◆ **Dataset excerpts**
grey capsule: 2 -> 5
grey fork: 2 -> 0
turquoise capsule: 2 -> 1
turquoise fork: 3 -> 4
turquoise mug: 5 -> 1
* * *
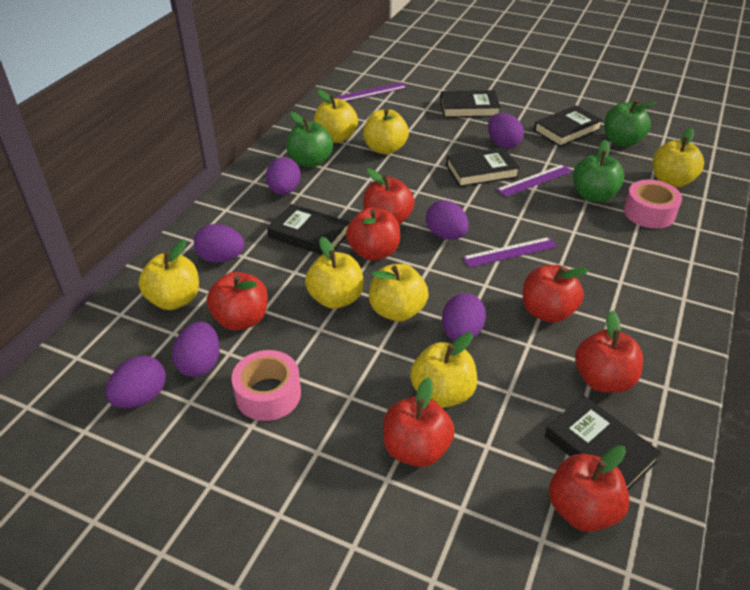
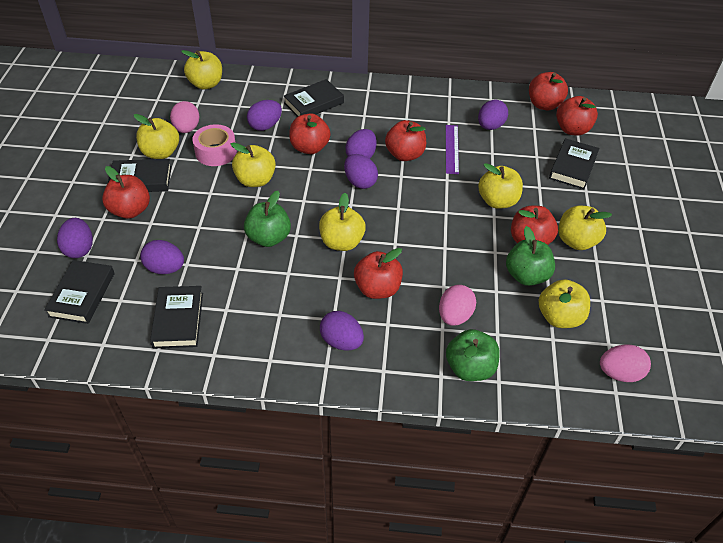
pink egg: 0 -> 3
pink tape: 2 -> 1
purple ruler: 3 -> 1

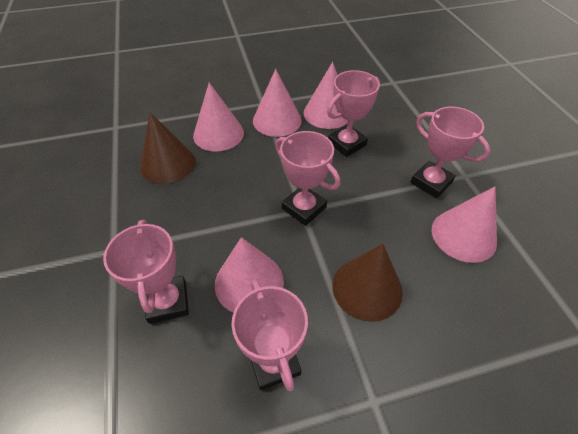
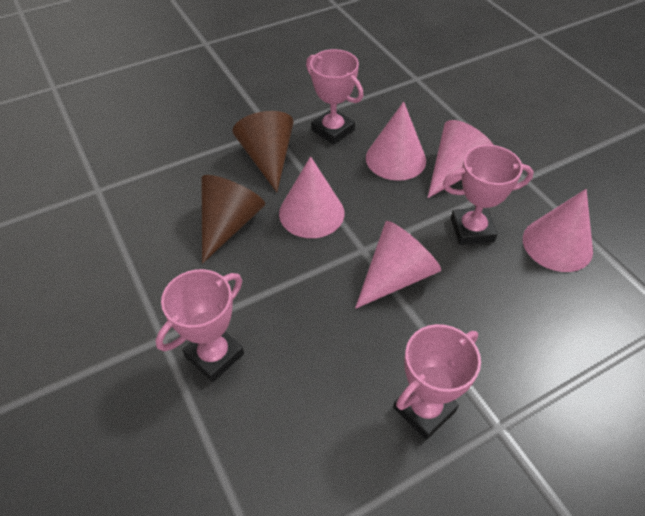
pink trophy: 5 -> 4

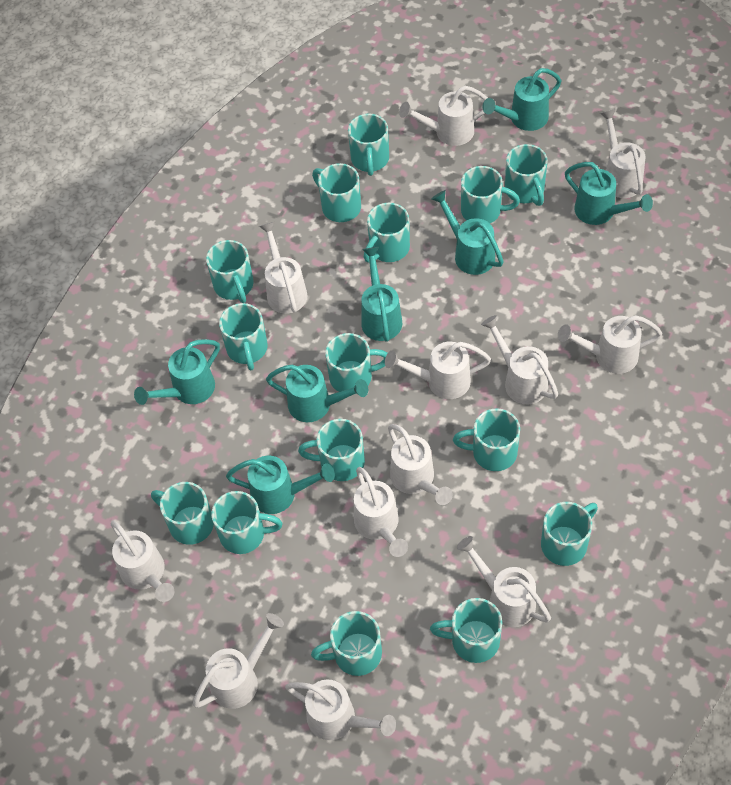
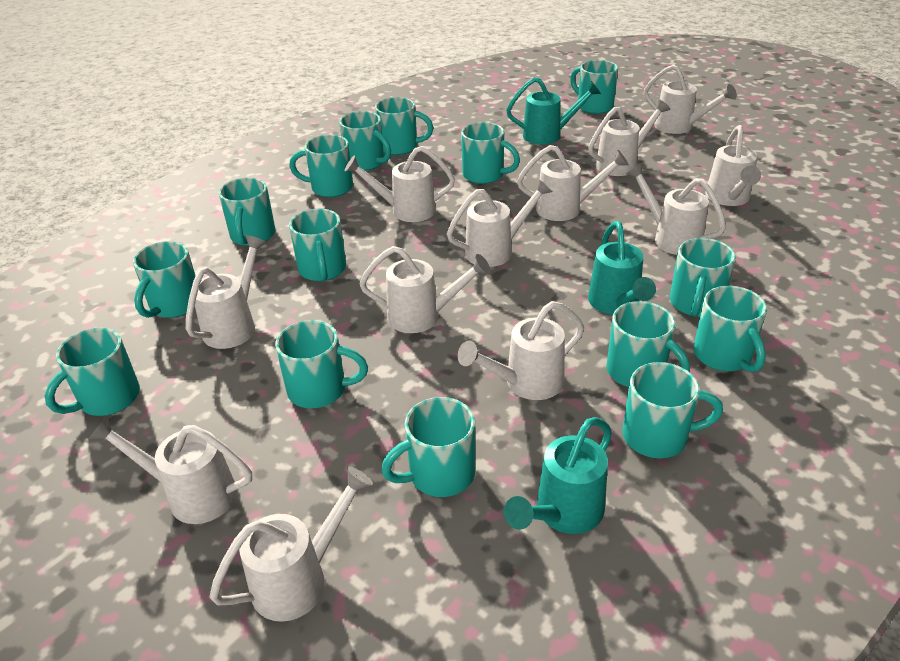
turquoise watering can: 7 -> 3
---
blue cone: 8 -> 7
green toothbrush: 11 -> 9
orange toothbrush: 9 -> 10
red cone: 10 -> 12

◆ **What to work on**
Everything from the line with "grey capsule: 2 -> 5" through the line with "turquoise mug: 5 -> 1" should be written out exactly as it appears above, end lines included, and nothing outside that range.

◆ **Task response**
grey capsule: 2 -> 5
grey fork: 2 -> 0
turquoise capsule: 2 -> 1
turquoise fork: 3 -> 4
turquoise mug: 5 -> 1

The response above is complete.